==== EXTRACTED RECORDS

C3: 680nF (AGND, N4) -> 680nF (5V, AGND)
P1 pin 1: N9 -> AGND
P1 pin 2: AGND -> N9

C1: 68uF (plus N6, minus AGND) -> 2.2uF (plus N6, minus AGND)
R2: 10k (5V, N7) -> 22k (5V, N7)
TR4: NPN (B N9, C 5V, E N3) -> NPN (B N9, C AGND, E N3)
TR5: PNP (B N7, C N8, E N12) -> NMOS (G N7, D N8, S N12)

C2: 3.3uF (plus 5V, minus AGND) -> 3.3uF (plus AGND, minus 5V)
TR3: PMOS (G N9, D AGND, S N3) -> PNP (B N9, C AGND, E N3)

========
==== EXTRACTED RECORDS

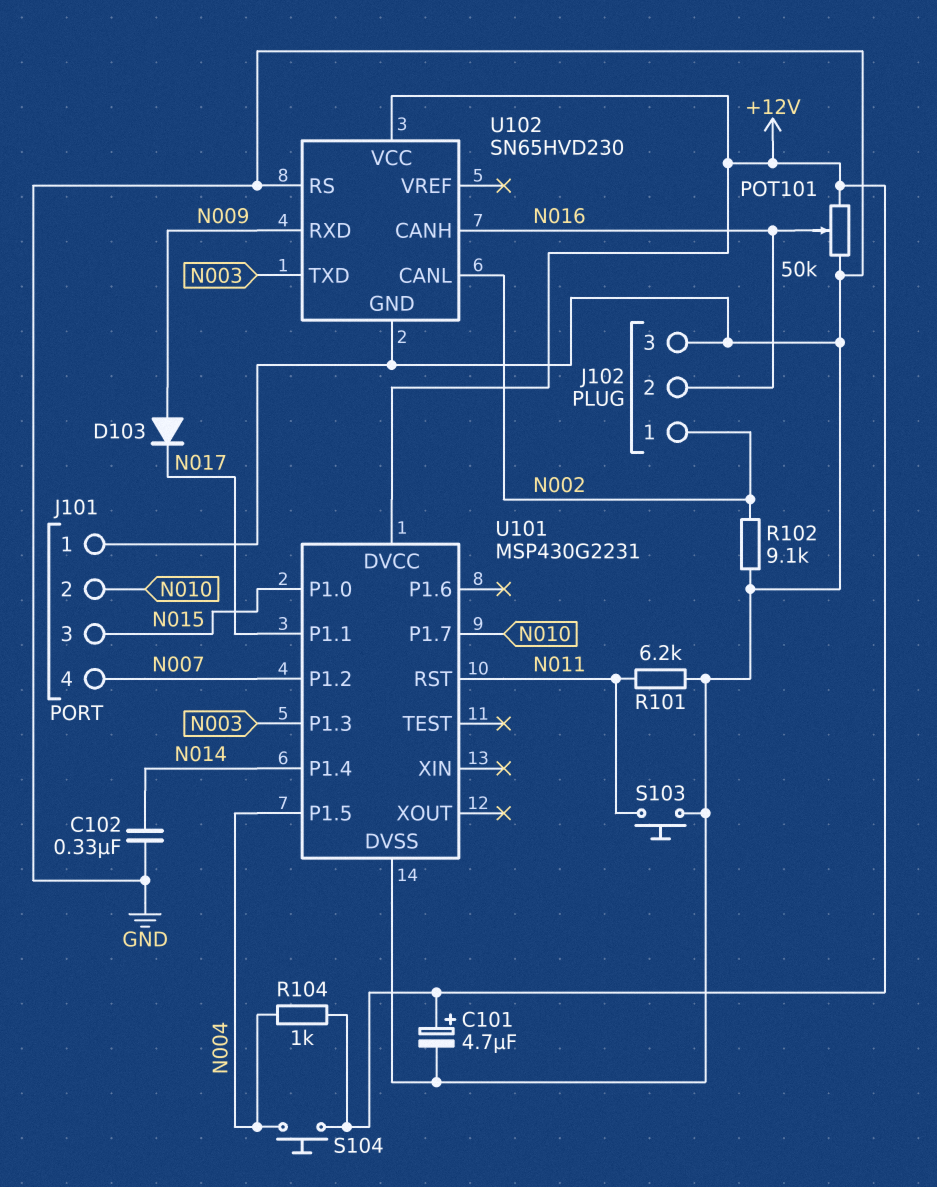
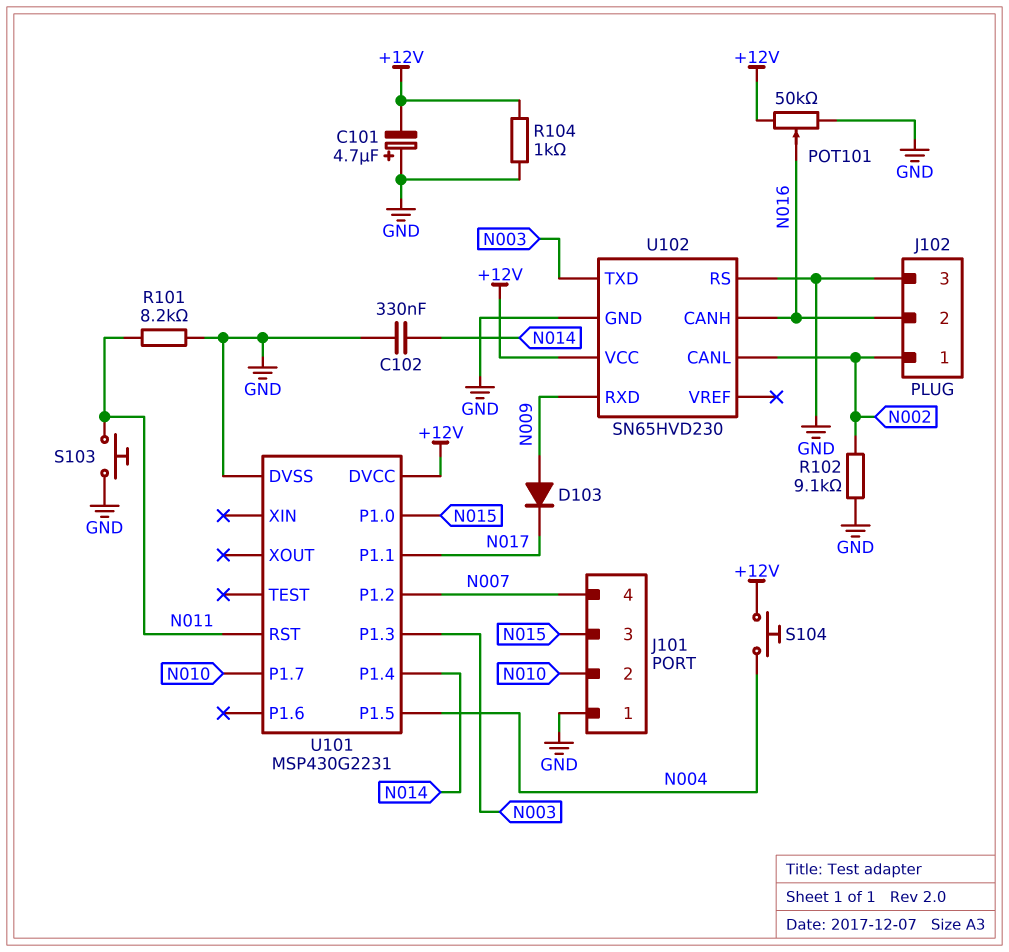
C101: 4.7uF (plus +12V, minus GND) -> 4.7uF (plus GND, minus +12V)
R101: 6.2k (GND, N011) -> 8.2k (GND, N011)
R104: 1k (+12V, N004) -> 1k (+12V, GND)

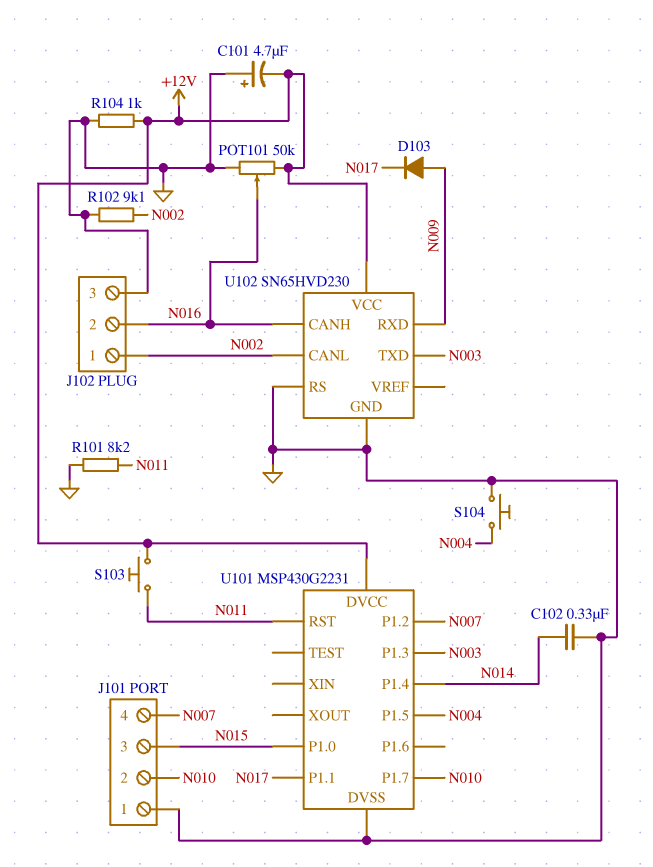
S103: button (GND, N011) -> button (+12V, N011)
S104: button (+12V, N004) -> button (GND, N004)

========

* **WHAT YOU WILL DO**: Above are the records; copy exactly the lines from the line with "C1: 68uF (plus" through the line with "TR3: PMOS (G", both included.

* **THE COMPLETED TASK**:
C1: 68uF (plus N6, minus AGND) -> 2.2uF (plus N6, minus AGND)
R2: 10k (5V, N7) -> 22k (5V, N7)
TR4: NPN (B N9, C 5V, E N3) -> NPN (B N9, C AGND, E N3)
TR5: PNP (B N7, C N8, E N12) -> NMOS (G N7, D N8, S N12)

C2: 3.3uF (plus 5V, minus AGND) -> 3.3uF (plus AGND, minus 5V)
TR3: PMOS (G N9, D AGND, S N3) -> PNP (B N9, C AGND, E N3)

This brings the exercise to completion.